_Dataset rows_
"""

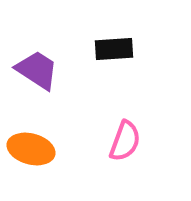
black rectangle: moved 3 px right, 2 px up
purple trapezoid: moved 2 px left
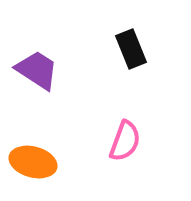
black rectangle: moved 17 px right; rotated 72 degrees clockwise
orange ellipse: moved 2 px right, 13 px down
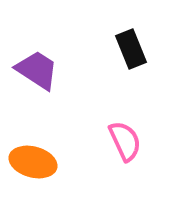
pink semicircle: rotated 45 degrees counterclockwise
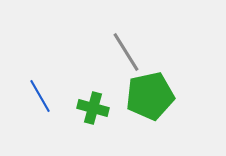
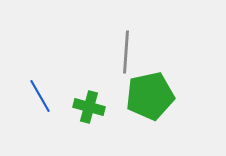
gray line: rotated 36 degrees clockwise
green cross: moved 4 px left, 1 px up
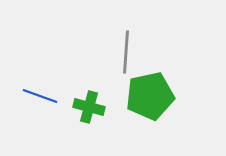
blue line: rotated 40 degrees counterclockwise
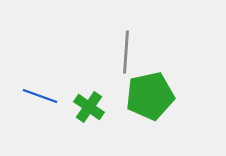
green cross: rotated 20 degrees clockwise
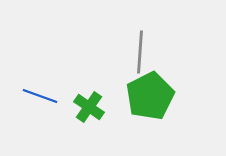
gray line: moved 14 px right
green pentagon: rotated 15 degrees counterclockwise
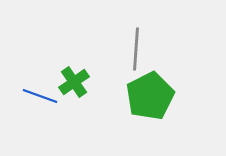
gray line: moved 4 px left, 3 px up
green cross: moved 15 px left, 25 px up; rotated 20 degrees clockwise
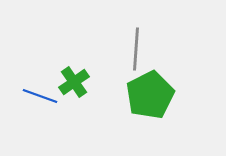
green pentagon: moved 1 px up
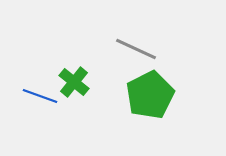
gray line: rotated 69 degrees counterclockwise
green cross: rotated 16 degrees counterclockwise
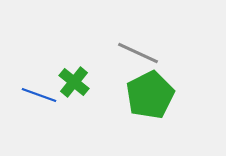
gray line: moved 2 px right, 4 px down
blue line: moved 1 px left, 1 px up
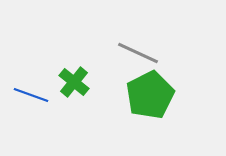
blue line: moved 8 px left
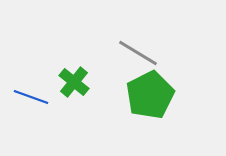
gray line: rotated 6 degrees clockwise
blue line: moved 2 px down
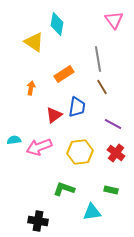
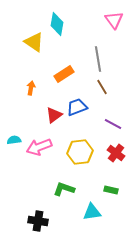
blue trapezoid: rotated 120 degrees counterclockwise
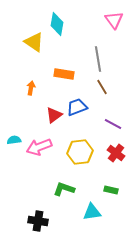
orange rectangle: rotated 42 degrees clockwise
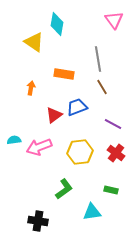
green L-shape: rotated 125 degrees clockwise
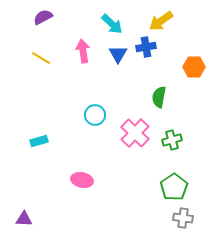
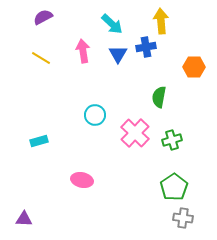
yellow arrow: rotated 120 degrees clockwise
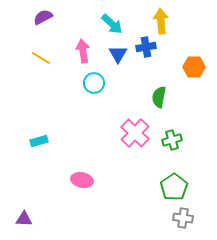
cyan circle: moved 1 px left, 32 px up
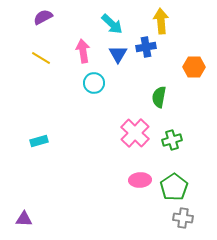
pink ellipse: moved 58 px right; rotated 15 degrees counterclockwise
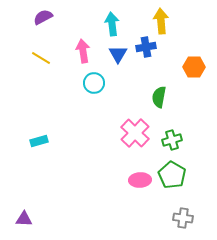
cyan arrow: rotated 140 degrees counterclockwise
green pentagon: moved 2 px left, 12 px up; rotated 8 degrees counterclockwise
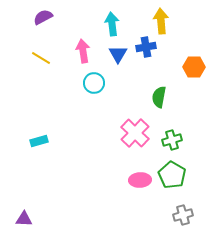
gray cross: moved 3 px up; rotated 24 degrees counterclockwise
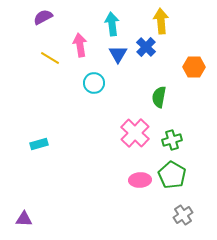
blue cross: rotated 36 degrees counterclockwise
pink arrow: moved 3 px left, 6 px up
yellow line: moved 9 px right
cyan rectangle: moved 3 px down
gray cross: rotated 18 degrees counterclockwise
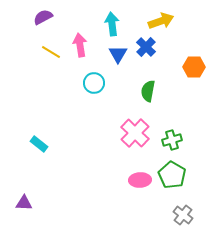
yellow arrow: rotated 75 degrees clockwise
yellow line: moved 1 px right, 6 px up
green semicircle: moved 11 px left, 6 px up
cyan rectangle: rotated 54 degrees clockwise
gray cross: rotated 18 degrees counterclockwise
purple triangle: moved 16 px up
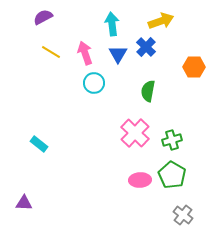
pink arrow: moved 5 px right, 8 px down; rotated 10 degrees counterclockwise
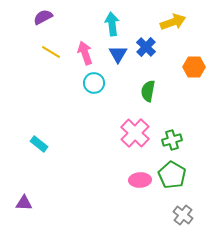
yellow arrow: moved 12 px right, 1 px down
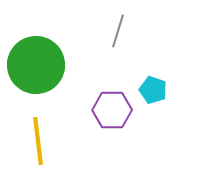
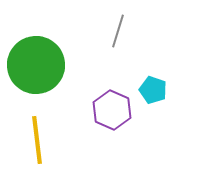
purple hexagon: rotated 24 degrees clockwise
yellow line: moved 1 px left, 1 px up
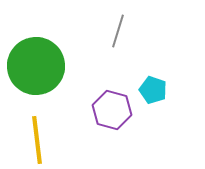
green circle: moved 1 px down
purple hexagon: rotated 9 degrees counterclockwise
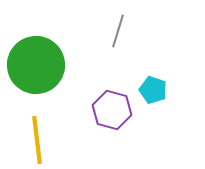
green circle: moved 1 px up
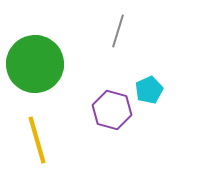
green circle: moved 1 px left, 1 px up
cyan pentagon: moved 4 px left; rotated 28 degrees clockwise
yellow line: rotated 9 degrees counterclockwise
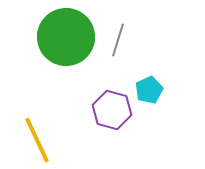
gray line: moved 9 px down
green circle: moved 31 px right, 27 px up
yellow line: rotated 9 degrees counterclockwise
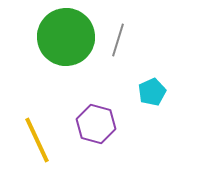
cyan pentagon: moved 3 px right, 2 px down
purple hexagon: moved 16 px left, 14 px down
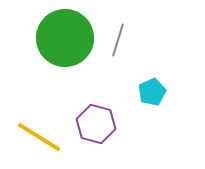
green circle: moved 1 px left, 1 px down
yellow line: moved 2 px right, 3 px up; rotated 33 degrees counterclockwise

"""
"""

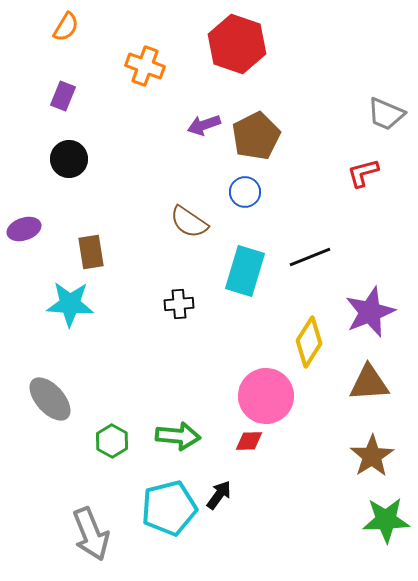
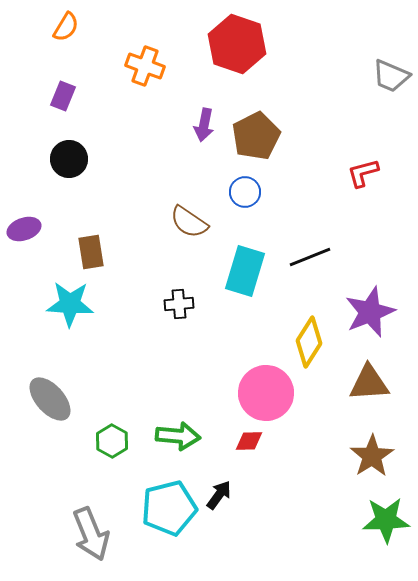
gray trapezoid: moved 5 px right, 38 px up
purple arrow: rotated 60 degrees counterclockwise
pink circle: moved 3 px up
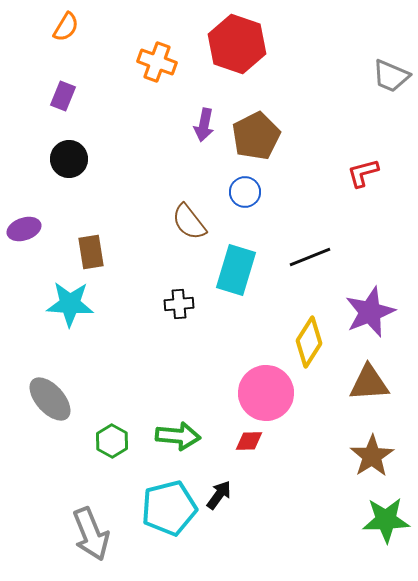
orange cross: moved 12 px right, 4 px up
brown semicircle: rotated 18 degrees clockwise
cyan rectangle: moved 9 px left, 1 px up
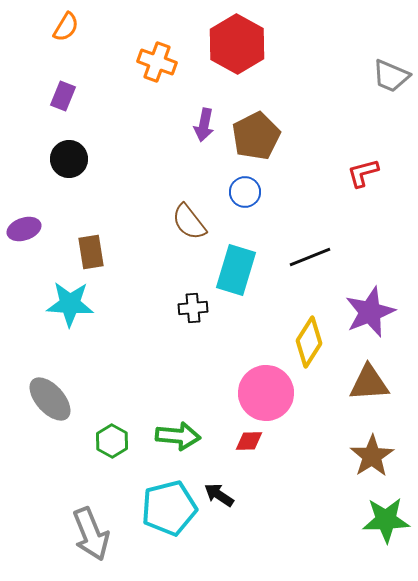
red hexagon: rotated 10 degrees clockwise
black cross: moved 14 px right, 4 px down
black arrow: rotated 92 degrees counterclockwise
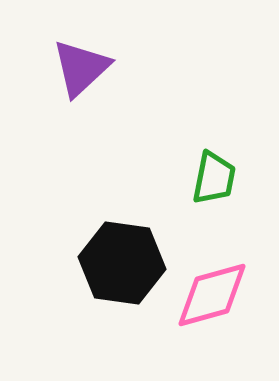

"""

_Exercise directions_
In the listing above, rewrite the stretch from the line containing "gray line: rotated 6 degrees clockwise" through the line containing "green L-shape: rotated 125 degrees clockwise" as a numbered list, omitting blank lines. Include both end lines and leave the pictures out of the answer.

_Expected output_
1. gray line: rotated 6 degrees clockwise
2. blue line: moved 2 px down
3. blue trapezoid: rotated 120 degrees counterclockwise
4. orange rectangle: rotated 42 degrees clockwise
5. green L-shape: rotated 125 degrees clockwise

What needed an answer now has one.